== PROBLEM DESCRIPTION ==
Can you give back the stretch from the start of the lines below through the line containing "Does point (610, 24)", swapping every "screenshot" for "screen capture" and leaving everything else unchanged? Leave the pictures out.

== DATASET ==
+-------+

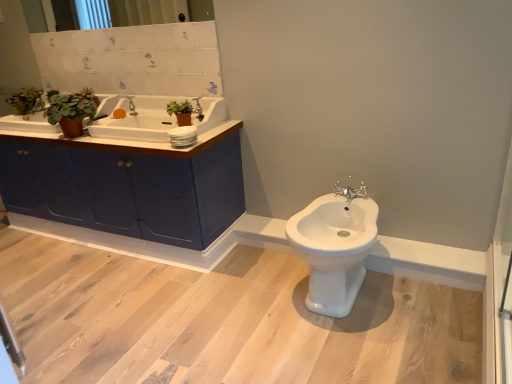
The height and width of the screenshot is (384, 512). I want to click on free point to the right of white glossy bidet at center, so click(x=425, y=304).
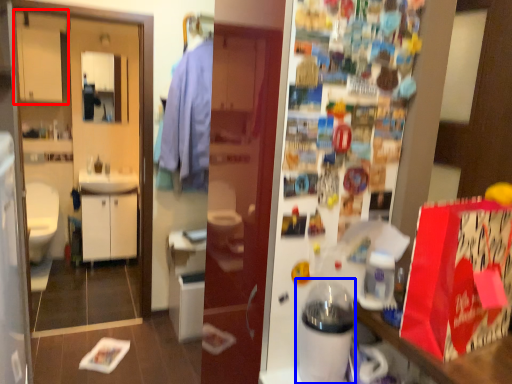
Question: Among these objects, which one is farthest to the camera, cabinetry (highlighted by a red box) or appliance (highlighted by a blue box)?

Choices:
 (A) cabinetry
 (B) appliance

Answer: (A)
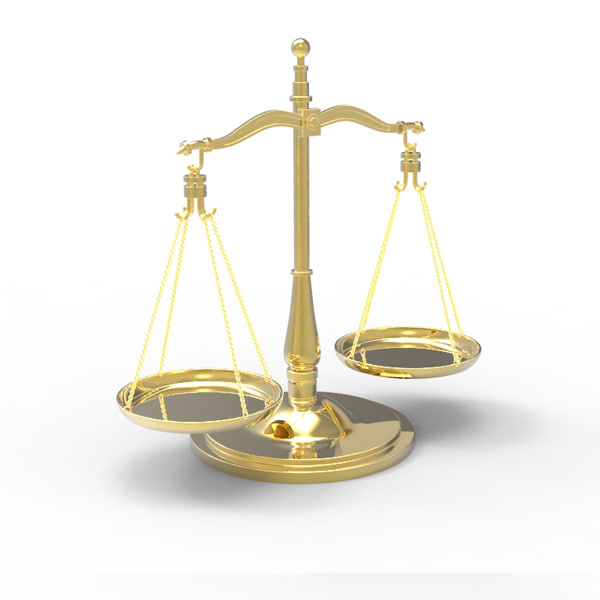
Locate an element on the screen. hook is located at coordinates (400, 187).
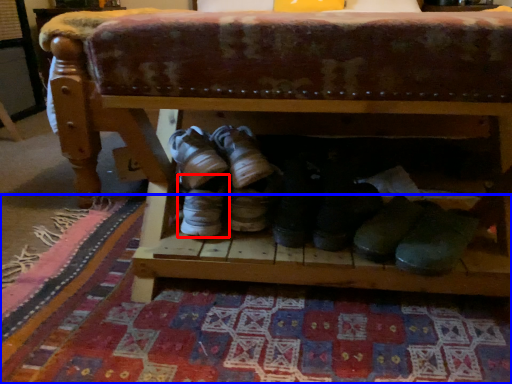
Question: Among these objects, which one is nearest to the camera, footwear (highlighted by a red box) or mat (highlighted by a blue box)?

Choices:
 (A) footwear
 (B) mat

Answer: (B)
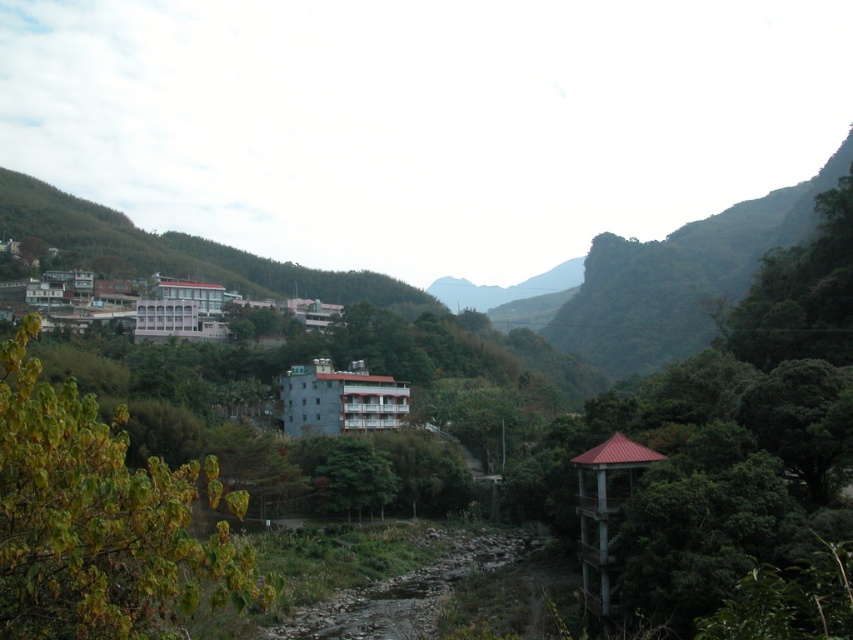
Describe the element at coordinates (102, 520) in the screenshot. I see `green leafy tree at left` at that location.

Locate an element on the screen. The image size is (853, 640). green leafy tree at left is located at coordinates (102, 520).

Where is `green leafy tree at left`? This screenshot has width=853, height=640. green leafy tree at left is located at coordinates (102, 520).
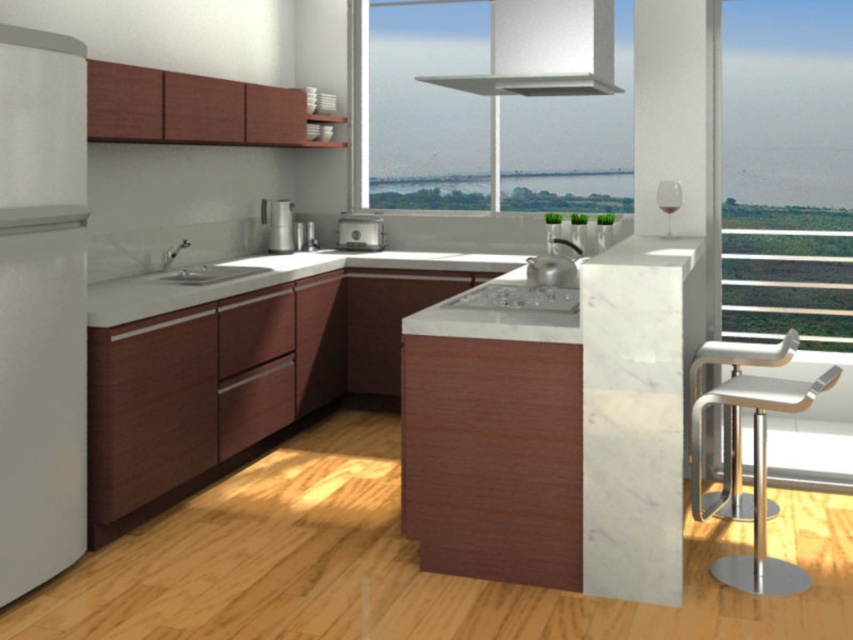
Who is positioned more to the right, white textured exhaust hood at upper center or white glossy sink at center?

white textured exhaust hood at upper center

Does point (610, 24) come farther from viewer compared to point (157, 280)?

No, (610, 24) is closer to viewer.

Is point (468, 80) positioned in front of point (160, 278)?

Yes, point (468, 80) is in front of point (160, 278).

I want to click on white textured exhaust hood at upper center, so (544, 51).

Does white glossy sink at center have a greater width compared to satin silver toaster at center?

Correct, the width of white glossy sink at center exceeds that of satin silver toaster at center.

Which is below, white glossy sink at center or satin silver toaster at center?

white glossy sink at center

Who is more distant from viewer, (202, 280) or (358, 244)?

Positioned behind is point (358, 244).

Locate an element on the screen. white glossy sink at center is located at coordinates coord(199,269).

Does transparent glass window at upper center appear on the left side of metallic silver bar stool at right?

Correct, you'll find transparent glass window at upper center to the left of metallic silver bar stool at right.

Does point (518, 202) come farther from viewer compared to point (694, 384)?

That is True.

Locate an element on the screen. The image size is (853, 640). transparent glass window at upper center is located at coordinates (497, 109).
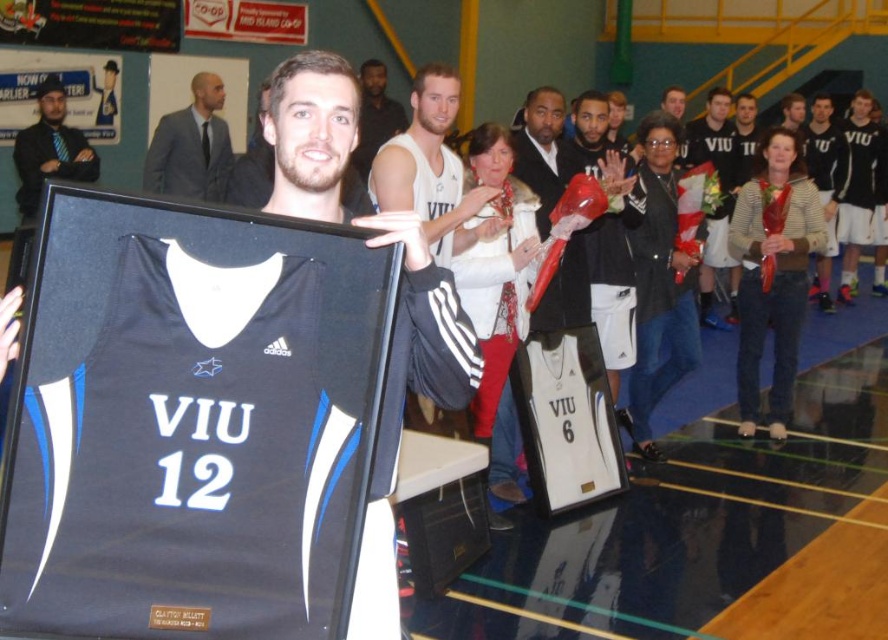
Question: Does white jersey at center appear over matte black jacket at upper left?

Choices:
 (A) no
 (B) yes

Answer: (A)

Question: Which of the following is the farthest from the observer?

Choices:
 (A) white jersey at center
 (B) matte black jacket at upper left

Answer: (B)

Question: Which point is farther to the camera?

Choices:
 (A) matte white jersey at center
 (B) matte black jacket at upper left
 (C) white jersey at center

Answer: (A)

Question: Among these points, which one is farthest from the camera?

Choices:
 (A) (192, 90)
 (B) (363, 67)

Answer: (B)

Question: Does matte black jacket at upper left appear on the left side of matte white jersey at center?

Choices:
 (A) no
 (B) yes

Answer: (B)

Question: Does matte black suit at upper left appear on the right side of matte black jacket at upper left?

Choices:
 (A) yes
 (B) no

Answer: (A)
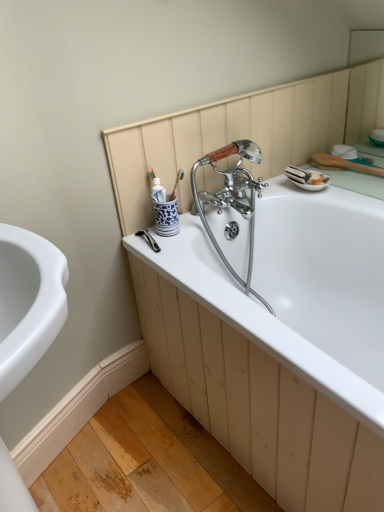
The image size is (384, 512). Describe the element at coordinates (299, 288) in the screenshot. I see `white ceramic bathtub at center` at that location.

This screenshot has height=512, width=384. I want to click on white ceramic bathtub at center, so click(x=299, y=288).

This screenshot has height=512, width=384. Identify the location of white ceramic bathtub at center. (299, 288).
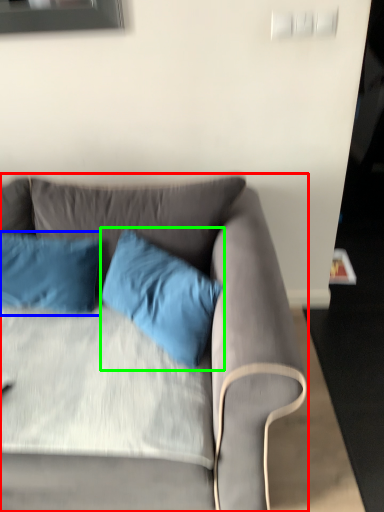
Question: Which object is positioned closest to studio couch (highlighted by a red box)? Select from pillow (highlighted by a blue box) and pillow (highlighted by a green box).

Choices:
 (A) pillow
 (B) pillow

Answer: (B)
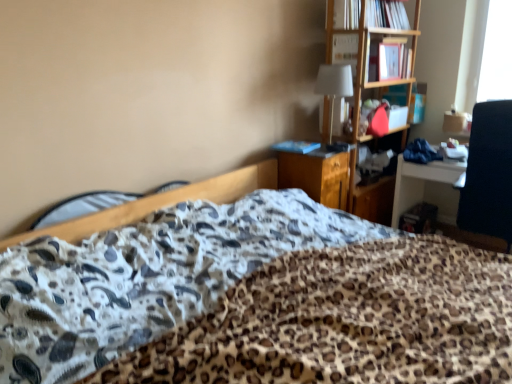
You are a GUI agent. You are given a task and a screenshot of the screen. Output one action in this format:
    pyautogui.click(x=<x>, y=<y>)
    Task: Click on the wooden bed frame at center
    The width and height of the screenshot is (512, 384).
    Given the screenshot: What is the action you would take?
    pyautogui.click(x=160, y=203)

Consider the image. What is the approximate height of white fabric lampshade at upper center?

white fabric lampshade at upper center is 19.42 inches tall.

Describe the element at coordinates (334, 86) in the screenshot. The width and height of the screenshot is (512, 384). I see `white fabric lampshade at upper center` at that location.

This screenshot has width=512, height=384. Identify the location of hardcover book at upper right, which ranks as the 2th book in left-to-right order. (386, 14).

This screenshot has width=512, height=384. I want to click on blue matte book at center, the first book when ordered from bottom to top, so click(296, 146).

Where is `matte pink book at upper right, which is counted as the 2th book, starting from the top`? matte pink book at upper right, which is counted as the 2th book, starting from the top is located at coordinates (389, 59).

Identify the location of wooden bed frame at center. The image size is (512, 384). (160, 203).

From a real-world perspective, which is physically below, blue matte book at center, which is counted as the 3th book, starting from the right, or matte pink book at upper right, which is counted as the 2th book, starting from the top?

blue matte book at center, which is counted as the 3th book, starting from the right, is physically lower.

Is point (285, 151) closer to camera compared to point (401, 39)?

Yes, point (285, 151) is in front of point (401, 39).

Between blue matte book at center, which is counted as the 3th book, starting from the right, and matte pink book at upper right, which is counted as the 2th book, starting from the top, which one is positioned in front?

blue matte book at center, which is counted as the 3th book, starting from the right, is in front.

Which object is wider, blue matte book at center, the third book when ordered from top to bottom, or white fabric lampshade at upper center?

Wider between the two is white fabric lampshade at upper center.

From a real-world perspective, is blue matte book at center, the third book when ordered from top to bottom, located beneath white fabric lampshade at upper center?

Yes.

You are a GUI agent. You are given a task and a screenshot of the screen. Output one action in this format:
    pyautogui.click(x=<x>, y=<y>)
    Task: Click on the table lamp positioned vertically above the blue matte book at center, positioned as the first book in left-to-right order (from a real-world perspective)
    
    Given the screenshot: What is the action you would take?
    pyautogui.click(x=334, y=86)

Is wooden file cabinet at center further to the viewer compared to hardcover book at upper right, the 2th book from the right?

No, wooden file cabinet at center is closer to the viewer.

Can you tell me how much wooden file cabinet at center and hardcover book at upper right, which ranks as the 2th book in left-to-right order, differ in facing direction?

wooden file cabinet at center and hardcover book at upper right, which ranks as the 2th book in left-to-right order, are facing 5.59 degrees away from each other.

Does wooden file cabinet at center have a lesser height compared to hardcover book at upper right, the first book from the top?

In fact, wooden file cabinet at center may be taller than hardcover book at upper right, the first book from the top.

In the scene shown: Measure the distance from blue matte book at center, the first book when ordered from bottom to top, to wooden bed frame at center.

They are 25.10 inches apart.

Considering the relative sizes of blue matte book at center, the first book when ordered from bottom to top, and wooden bed frame at center in the image provided, is blue matte book at center, the first book when ordered from bottom to top, wider than wooden bed frame at center?

Yes, blue matte book at center, the first book when ordered from bottom to top, is wider than wooden bed frame at center.

Would you say blue matte book at center, the third book when ordered from top to bottom, is outside wooden bed frame at center?

Yes, blue matte book at center, the third book when ordered from top to bottom, is outside of wooden bed frame at center.

Based on their sizes in the image, would you say blue matte book at center, which is counted as the 3th book, starting from the right, is bigger or smaller than wooden bed frame at center?

In the image, blue matte book at center, which is counted as the 3th book, starting from the right, appears to be smaller than wooden bed frame at center.

From the image's perspective, relative to wooden bed frame at center, is matte pink book at upper right, the 1th book when ordered from right to left, above or below?

matte pink book at upper right, the 1th book when ordered from right to left, is situated higher than wooden bed frame at center in the image.

Find the location of a particular element. bed frame located on the left of matte pink book at upper right, the 3th book in the left-to-right sequence is located at coordinates (160, 203).

Looking at this image, is matte pink book at upper right, arranged as the 2th book when ordered from the bottom, directly adjacent to wooden bed frame at center?

No, matte pink book at upper right, arranged as the 2th book when ordered from the bottom, is not touching wooden bed frame at center.

Considering the points (392, 76) and (108, 221), which point is in front, point (392, 76) or point (108, 221)?

The point (108, 221) is closer.

Is wooden file cabinet at center oriented towards blue matte book at center, the third book when ordered from top to bottom?

No, wooden file cabinet at center is not facing towards blue matte book at center, the third book when ordered from top to bottom.

Is the surface of wooden file cabinet at center in direct contact with blue matte book at center, positioned as the first book in left-to-right order?

wooden file cabinet at center and blue matte book at center, positioned as the first book in left-to-right order, are not in contact.

From the image's perspective, which is below, wooden file cabinet at center or blue matte book at center, the third book when ordered from top to bottom?

wooden file cabinet at center appears lower in the image.

Considering the relative sizes of wooden file cabinet at center and blue matte book at center, the first book when ordered from bottom to top, in the image provided, is wooden file cabinet at center taller than blue matte book at center, the first book when ordered from bottom to top,?

Yes, wooden file cabinet at center is taller than blue matte book at center, the first book when ordered from bottom to top.

Considering the sizes of hardcover book at upper right, which ranks as the 3th book in bottom-to-top order, and white fabric lampshade at upper center in the image, is hardcover book at upper right, which ranks as the 3th book in bottom-to-top order, wider or thinner than white fabric lampshade at upper center?

Considering their sizes, hardcover book at upper right, which ranks as the 3th book in bottom-to-top order, looks slimmer than white fabric lampshade at upper center.

Is point (356, 0) positioned behind point (347, 83)?

No.

Can we say hardcover book at upper right, the first book from the top, lies outside white fabric lampshade at upper center?

That's correct, hardcover book at upper right, the first book from the top, is outside of white fabric lampshade at upper center.

From a real-world perspective, is hardcover book at upper right, the 2th book from the right, positioned under white fabric lampshade at upper center based on gravity?

Actually, hardcover book at upper right, the 2th book from the right, is physically above white fabric lampshade at upper center in the real world.

You are a GUI agent. You are given a task and a screenshot of the screen. Output one action in this format:
    pyautogui.click(x=<x>, y=<y>)
    Task: Click on the book behind the blue matte book at center, the first book when ordered from bottom to top
    The width and height of the screenshot is (512, 384).
    Given the screenshot: What is the action you would take?
    pyautogui.click(x=389, y=59)

What are the coordinates of `table lamp that appears on the right of blue matte book at center, positioned as the first book in left-to-right order` in the screenshot? It's located at (334, 86).

Considering their positions, is matte pink book at upper right, the 3th book in the left-to-right sequence, positioned closer to blue matte book at center, the third book when ordered from top to bottom, than hardcover book at upper right, which ranks as the 3th book in bottom-to-top order?

The object closer to blue matte book at center, the third book when ordered from top to bottom, is matte pink book at upper right, the 3th book in the left-to-right sequence.

Which object lies further to the anchor point white fabric lampshade at upper center, hardcover book at upper right, the 2th book from the right, or wooden bed frame at center?

wooden bed frame at center is further to white fabric lampshade at upper center.

From the image, which object appears to be farther from matte pink book at upper right, the 3th book in the left-to-right sequence, white fabric lampshade at upper center or wooden bed frame at center?

wooden bed frame at center.

From the image, which object appears to be farther from white fabric lampshade at upper center, hardcover book at upper right, the 2th book from the right, or matte pink book at upper right, the 3th book in the left-to-right sequence?

Among the two, hardcover book at upper right, the 2th book from the right, is located further to white fabric lampshade at upper center.

Based on their spatial positions, is matte pink book at upper right, which is counted as the 2th book, starting from the top, or wooden file cabinet at center further from wooden bed frame at center?

The object further to wooden bed frame at center is matte pink book at upper right, which is counted as the 2th book, starting from the top.

Which object lies further to the anchor point white fabric lampshade at upper center, blue matte book at center, the first book when ordered from bottom to top, or wooden bed frame at center?

The object further to white fabric lampshade at upper center is wooden bed frame at center.

Considering their positions, is wooden file cabinet at center positioned further to matte pink book at upper right, the 1th book when ordered from right to left, than wooden bed frame at center?

wooden bed frame at center lies further to matte pink book at upper right, the 1th book when ordered from right to left, than the other object.

When comparing their distances from wooden bed frame at center, does wooden file cabinet at center or white fabric lampshade at upper center seem further?

Among the two, white fabric lampshade at upper center is located further to wooden bed frame at center.

The width and height of the screenshot is (512, 384). I want to click on table lamp between hardcover book at upper right, the first book from the top, and blue matte book at center, which is counted as the 3th book, starting from the right, in the vertical direction, so click(334, 86).

I want to click on book between hardcover book at upper right, which ranks as the 3th book in bottom-to-top order, and white fabric lampshade at upper center in the up-down direction, so click(389, 59).

Locate an element on the screen. Image resolution: width=512 pixels, height=384 pixels. book between matte pink book at upper right, the 1th book when ordered from right to left, and wooden file cabinet at center vertically is located at coordinates (296, 146).

Locate an element on the screen. book situated between wooden bed frame at center and white fabric lampshade at upper center from left to right is located at coordinates (296, 146).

+-------+

== SOLVED PROBLEM ==
The height and width of the screen capture is (384, 512). I want to click on free point to the right of white glossy bidet at center, so click(x=425, y=304).
Question: Among these objects, which one is farthest to the camera, cabinetry (highlighted by a red box) or appliance (highlighted by a blue box)?

Choices:
 (A) cabinetry
 (B) appliance

Answer: (A)
Locate an element on the screen. hook is located at coordinates (400, 187).
Question: Among these objects, which one is nearest to the camera, footwear (highlighted by a red box) or mat (highlighted by a blue box)?

Choices:
 (A) footwear
 (B) mat

Answer: (B)
Describe the element at coordinates (102, 520) in the screen capture. I see `green leafy tree at left` at that location.

Locate an element on the screen. The image size is (853, 640). green leafy tree at left is located at coordinates (102, 520).

Where is `green leafy tree at left`? This screen capture has width=853, height=640. green leafy tree at left is located at coordinates (102, 520).
Who is positioned more to the right, white textured exhaust hood at upper center or white glossy sink at center?

white textured exhaust hood at upper center

Does point (610, 24) come farther from viewer compared to point (157, 280)?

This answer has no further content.